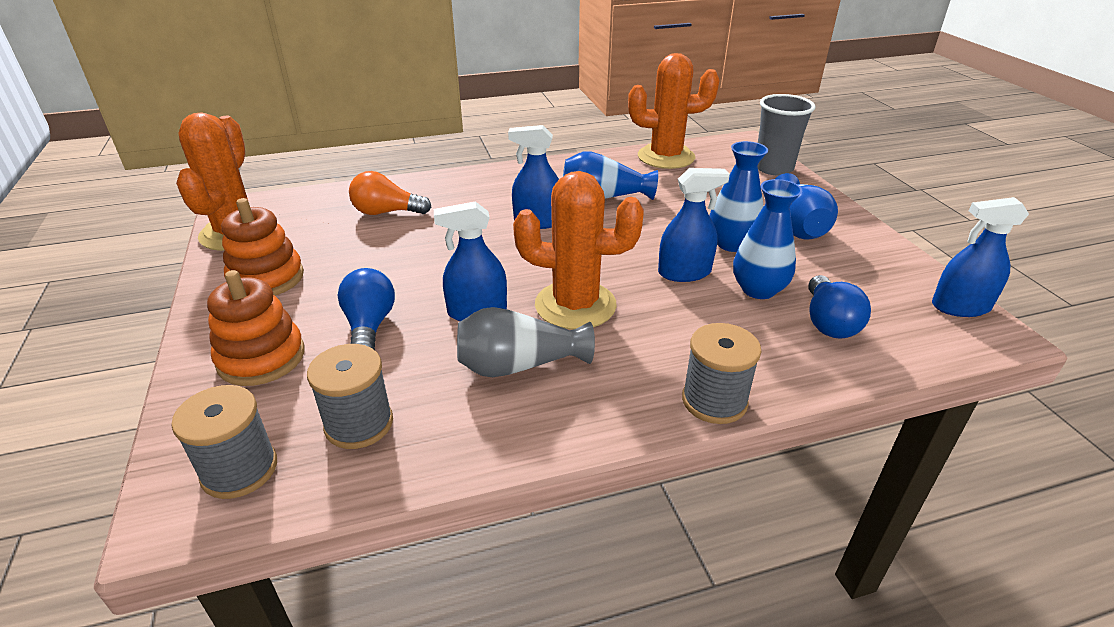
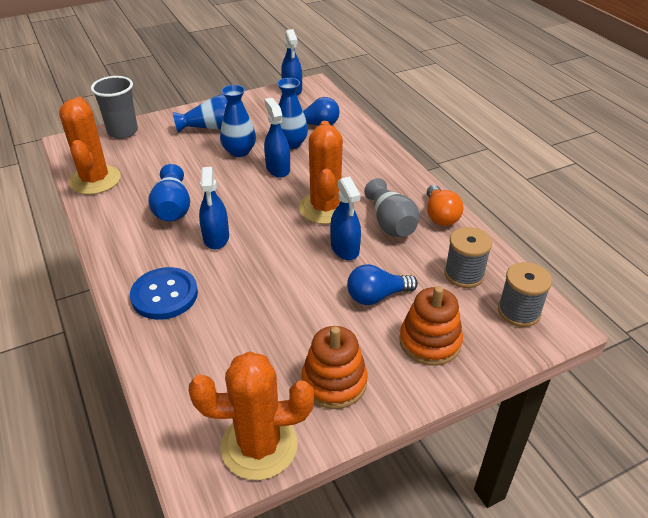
camera: 100 degrees left, 5 degrees up
(386, 212) = (205, 336): orange light bulb -> orange light bulb (440, 215)
(457, 193) = (164, 295): none -> blue button
(714, 401) = (392, 159): grey spool -> none

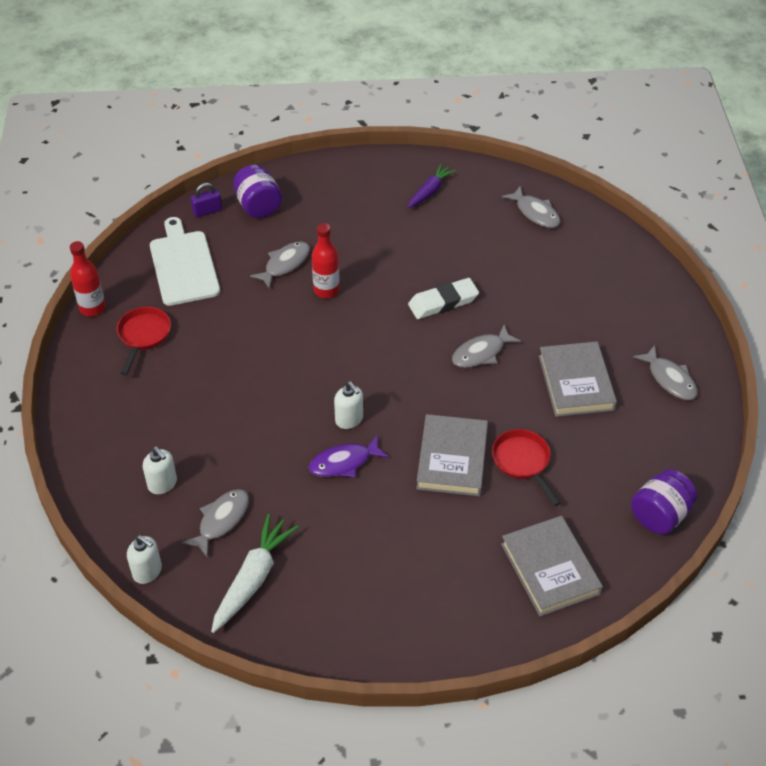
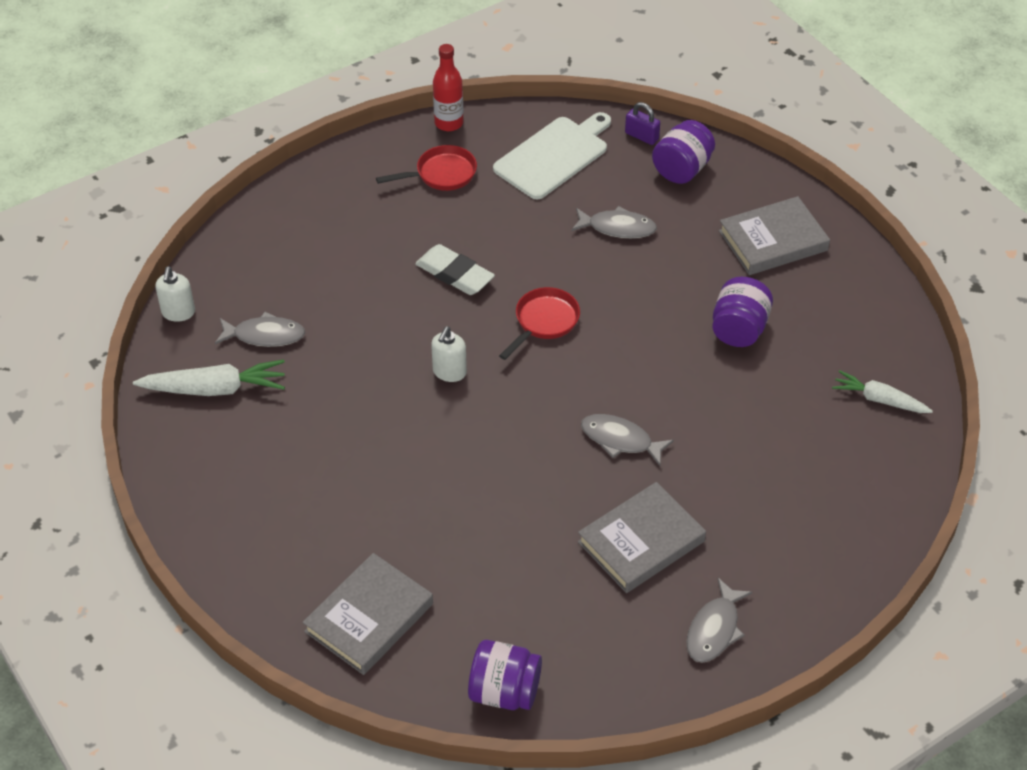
camera: 60 degrees right, 0 degrees up
(162, 484) = (279, 275): white soap dispenser -> none
(326, 290) = (608, 276): red bottle -> none
(344, 462) = (392, 393): purple fish -> none
(428, 248) = (739, 329): none -> purple jar
(430, 191) = (829, 293): purple carrot -> none
(443, 302) = (668, 377): white eraser -> white eraser (455, 274)
(452, 459) = (457, 476): grey book -> grey book (773, 241)
(523, 462) = (493, 538): red pan -> red pan (544, 322)
(535, 213) = (879, 399): grey fish -> white carrot

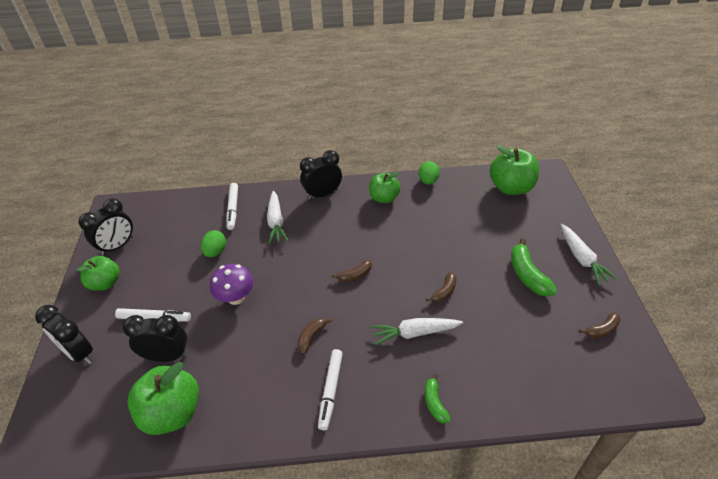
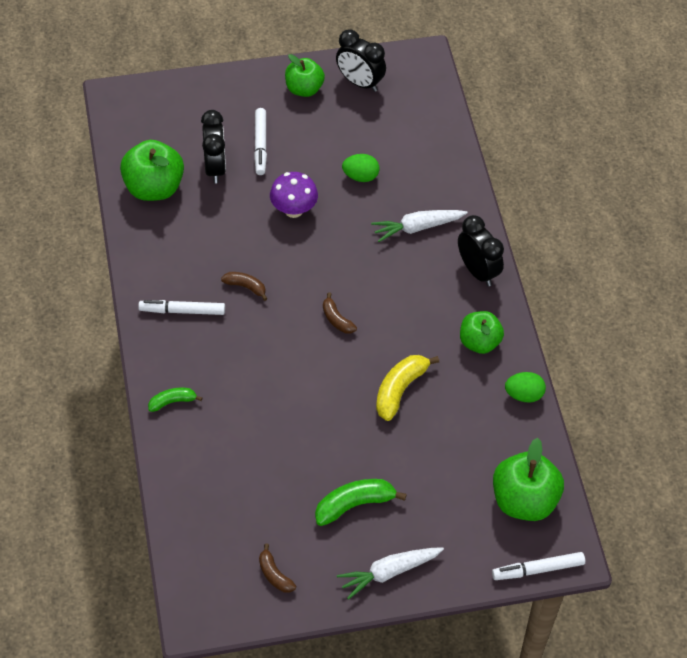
camera: 80 degrees right, 10 degrees up
(79, 353) = (214, 97): black clock -> none
(233, 209) = (436, 178): white marker -> white marker (538, 569)
(414, 333) = (257, 382): white carrot -> none
(423, 242) = (400, 390): none -> yellow banana
(444, 292) = (319, 412): brown banana -> none

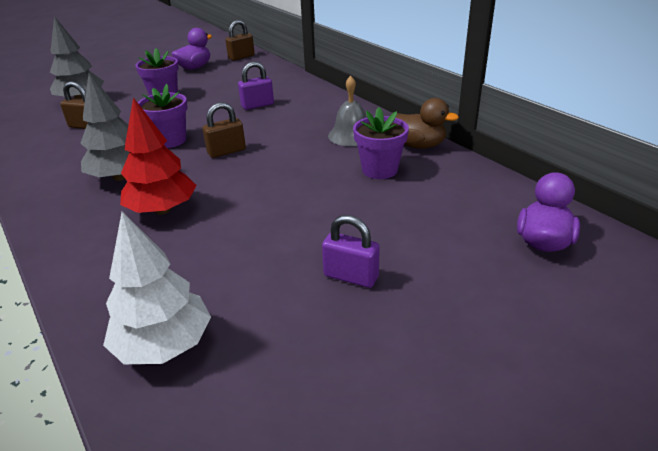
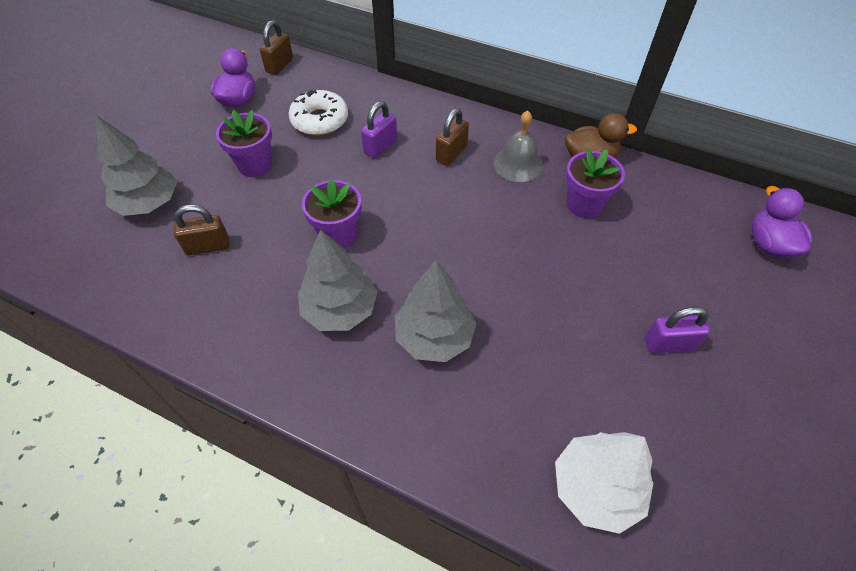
camera: 30 degrees left, 20 degrees up
(162, 209) = (434, 337): red tree -> grey tree
(226, 151) = (417, 230): brown padlock -> brown padlock (451, 153)
(233, 85) = (320, 120): none -> white donut

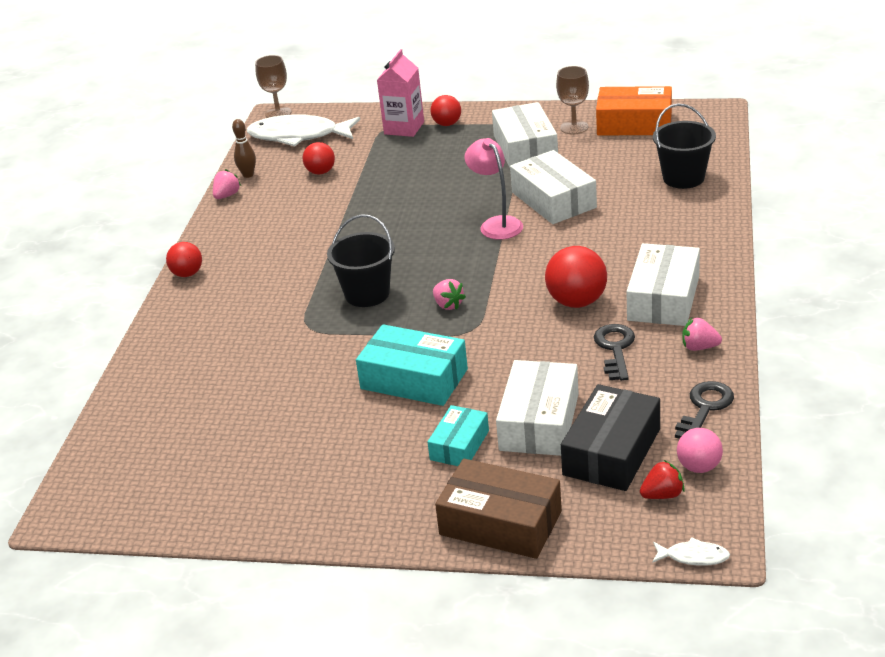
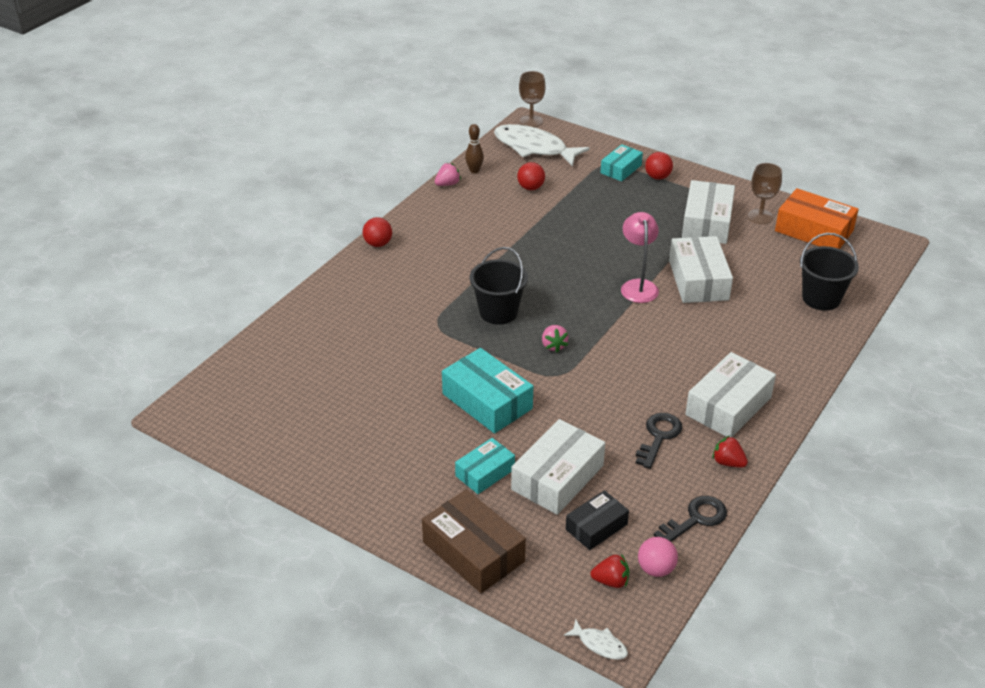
camera: 20 degrees right, 5 degrees up
(404, 128) = (621, 169): pink carton -> turquoise box
(577, 302) = (656, 382): red ball -> none
(611, 451) = (596, 527): black box -> black box, size x0.61
(699, 347) = (728, 462): pink strawberry -> red strawberry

EXERCISE PROMPT - Exact lines only, please. Repeat everything from the top of the records through the line containing "(443, 302) = (668, 377): white", both ends in and pictures out.

TASK RESPONSE -
camera: 100 degrees left, 5 degrees up
(386, 212) = (205, 336): orange light bulb -> orange light bulb (440, 215)
(457, 193) = (164, 295): none -> blue button
(714, 401) = (392, 159): grey spool -> none

camera: 60 degrees right, 0 degrees up
(162, 484) = (279, 275): white soap dispenser -> none
(326, 290) = (608, 276): red bottle -> none
(344, 462) = (392, 393): purple fish -> none
(428, 248) = (739, 329): none -> purple jar
(430, 191) = (829, 293): purple carrot -> none
(443, 302) = (668, 377): white eraser -> white eraser (455, 274)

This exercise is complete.